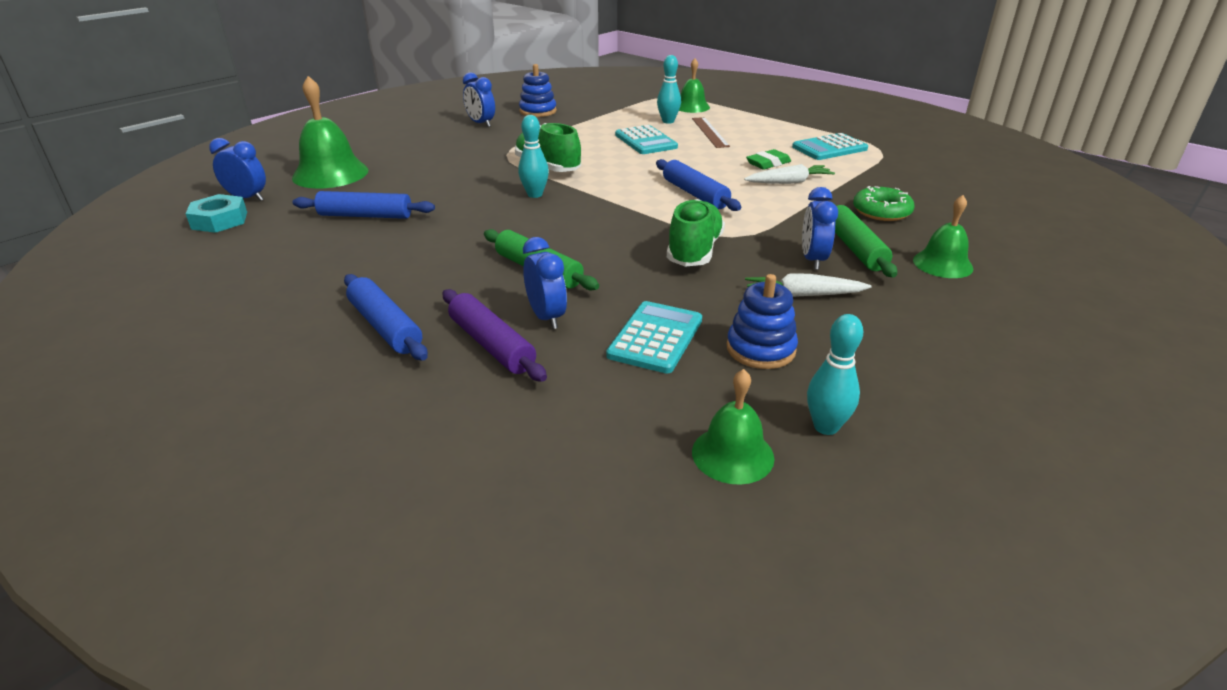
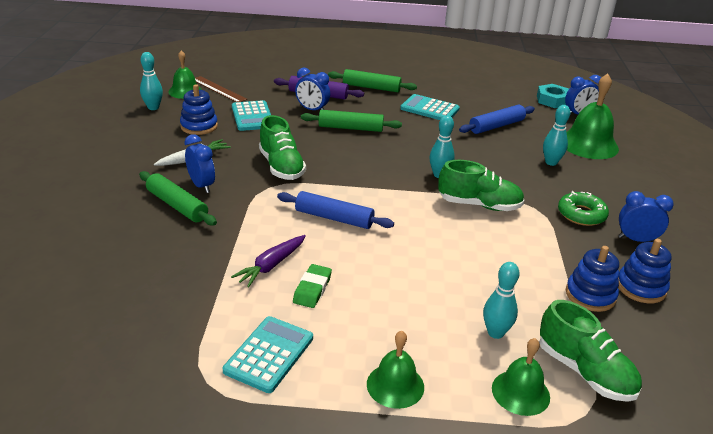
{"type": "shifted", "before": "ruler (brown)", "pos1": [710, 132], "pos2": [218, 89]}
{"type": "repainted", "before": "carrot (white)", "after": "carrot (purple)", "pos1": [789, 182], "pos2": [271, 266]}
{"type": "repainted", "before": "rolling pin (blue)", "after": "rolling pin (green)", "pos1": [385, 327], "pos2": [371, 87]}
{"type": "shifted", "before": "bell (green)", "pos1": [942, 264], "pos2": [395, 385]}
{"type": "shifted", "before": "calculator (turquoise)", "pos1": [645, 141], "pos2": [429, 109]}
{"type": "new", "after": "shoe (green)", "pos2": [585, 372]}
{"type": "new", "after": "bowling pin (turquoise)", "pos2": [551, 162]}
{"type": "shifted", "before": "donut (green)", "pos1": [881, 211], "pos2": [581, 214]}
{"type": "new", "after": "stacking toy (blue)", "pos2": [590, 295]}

------------------------------------------------------------

# The task
Only the text of the records belongs in your answer, copied exactly as it appears above.

# Expected output
{"type": "shifted", "before": "ruler (brown)", "pos1": [710, 132], "pos2": [218, 89]}
{"type": "repainted", "before": "carrot (white)", "after": "carrot (purple)", "pos1": [789, 182], "pos2": [271, 266]}
{"type": "repainted", "before": "rolling pin (blue)", "after": "rolling pin (green)", "pos1": [385, 327], "pos2": [371, 87]}
{"type": "shifted", "before": "bell (green)", "pos1": [942, 264], "pos2": [395, 385]}
{"type": "shifted", "before": "calculator (turquoise)", "pos1": [645, 141], "pos2": [429, 109]}
{"type": "new", "after": "shoe (green)", "pos2": [585, 372]}
{"type": "new", "after": "bowling pin (turquoise)", "pos2": [551, 162]}
{"type": "shifted", "before": "donut (green)", "pos1": [881, 211], "pos2": [581, 214]}
{"type": "new", "after": "stacking toy (blue)", "pos2": [590, 295]}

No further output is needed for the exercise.